__Exercise goal__
Retype the records below exactly as they stand, but with no images.

Records drawn from a dataset:

• • • •

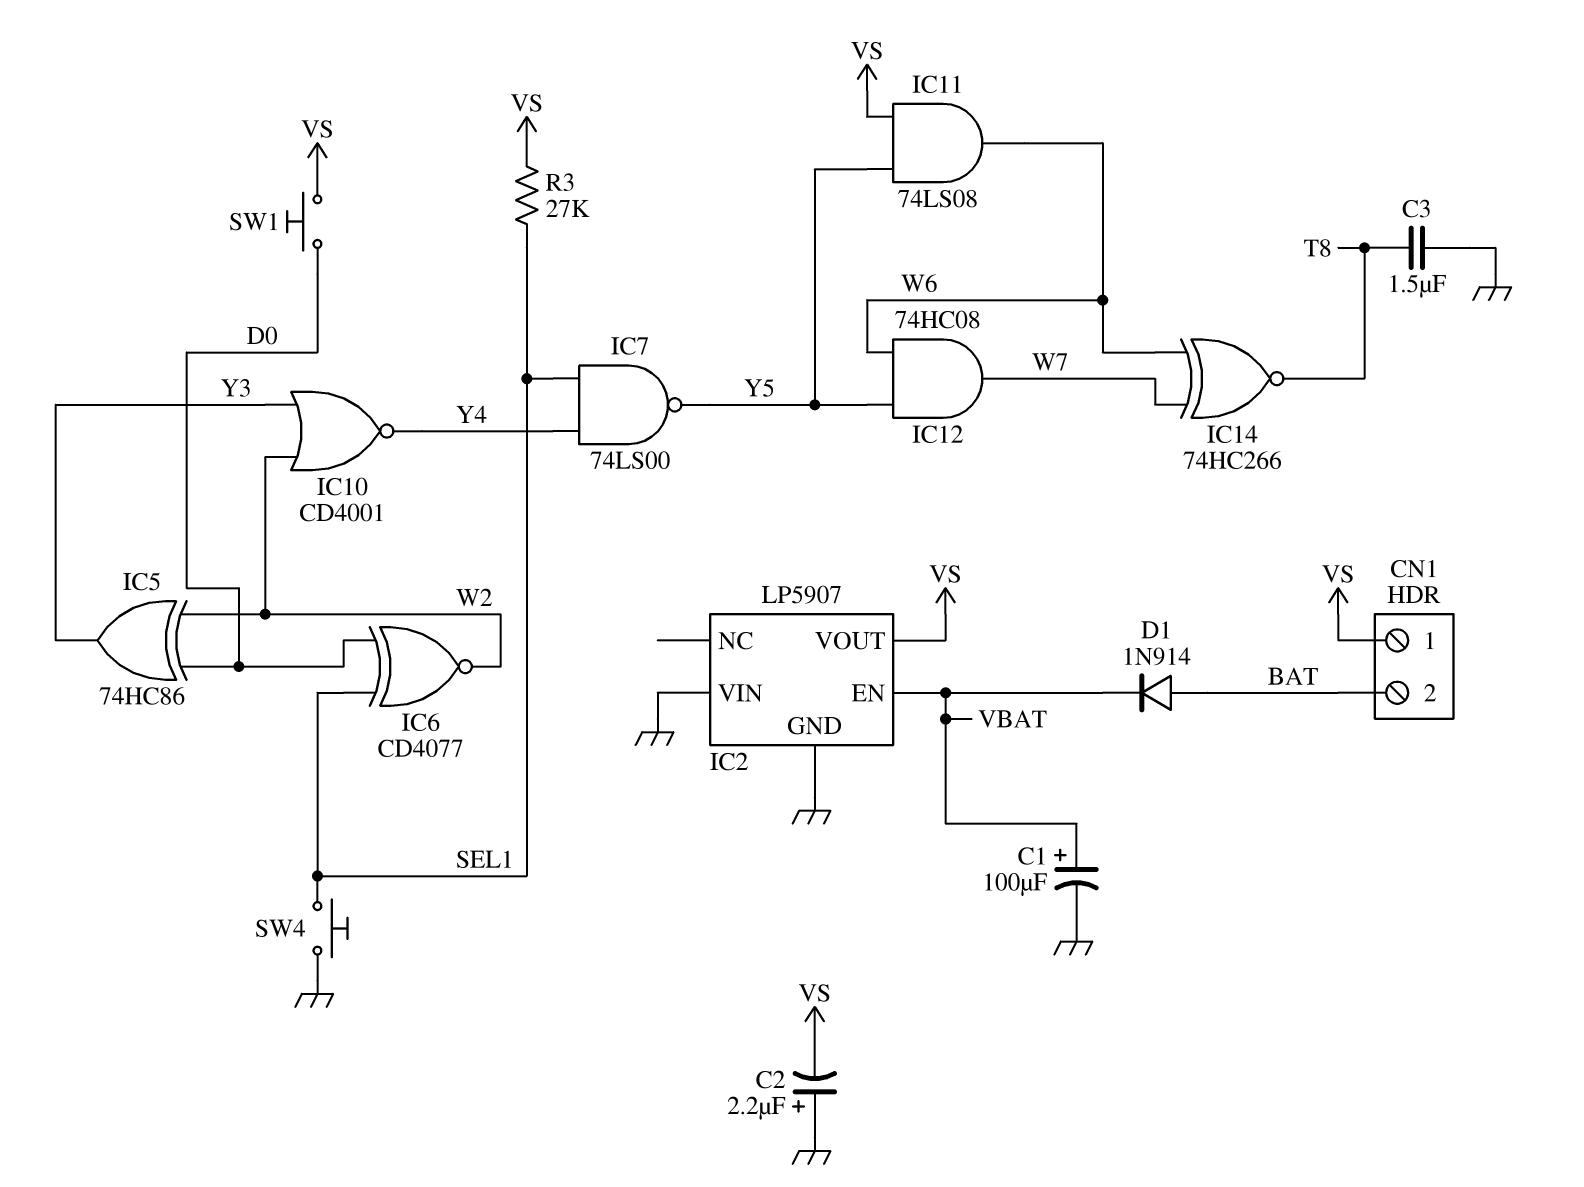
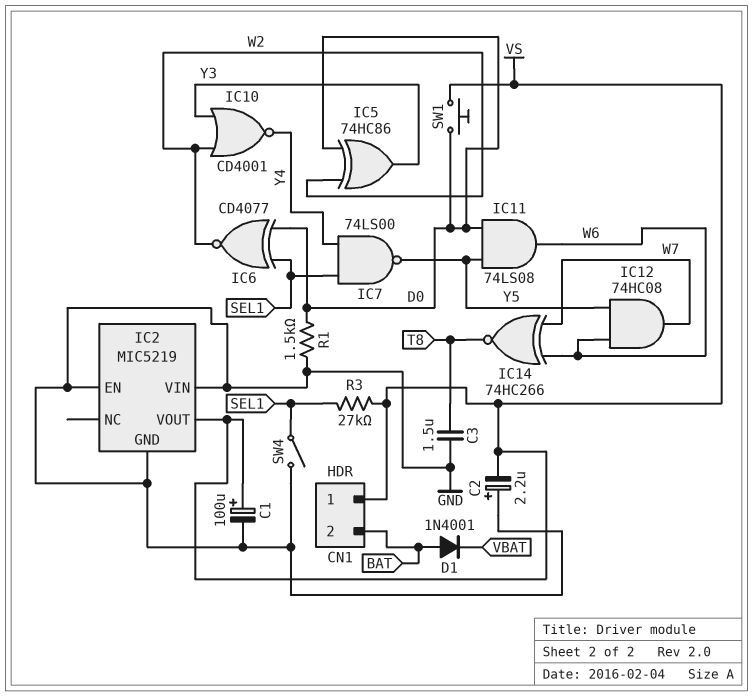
C1: 100uF (plus VBAT, minus GND) -> 100uF (plus VS, minus GND)
D1: diode 1N914 (A BAT, K VBAT) -> diode 1N4001 (A BAT, K VBAT)
IC2: LP5907 -> MIC5219
IC2 pin EN: VBAT -> GND
IC11: AND 74LS08 (in VS, in Y5, out W6) -> AND 74LS08 (in D0, in Y5, out W6)
R1: none -> 1.5k (D0, GND)
SW4: button (GND, SEL1) -> switch (GND, SEL1)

• • • •

__Exercise response__
C1: 100uF (plus VBAT, minus GND) -> 100uF (plus VS, minus GND)
D1: diode 1N914 (A BAT, K VBAT) -> diode 1N4001 (A BAT, K VBAT)
IC2: LP5907 -> MIC5219
IC2 pin EN: VBAT -> GND
IC11: AND 74LS08 (in VS, in Y5, out W6) -> AND 74LS08 (in D0, in Y5, out W6)
R1: none -> 1.5k (D0, GND)
SW4: button (GND, SEL1) -> switch (GND, SEL1)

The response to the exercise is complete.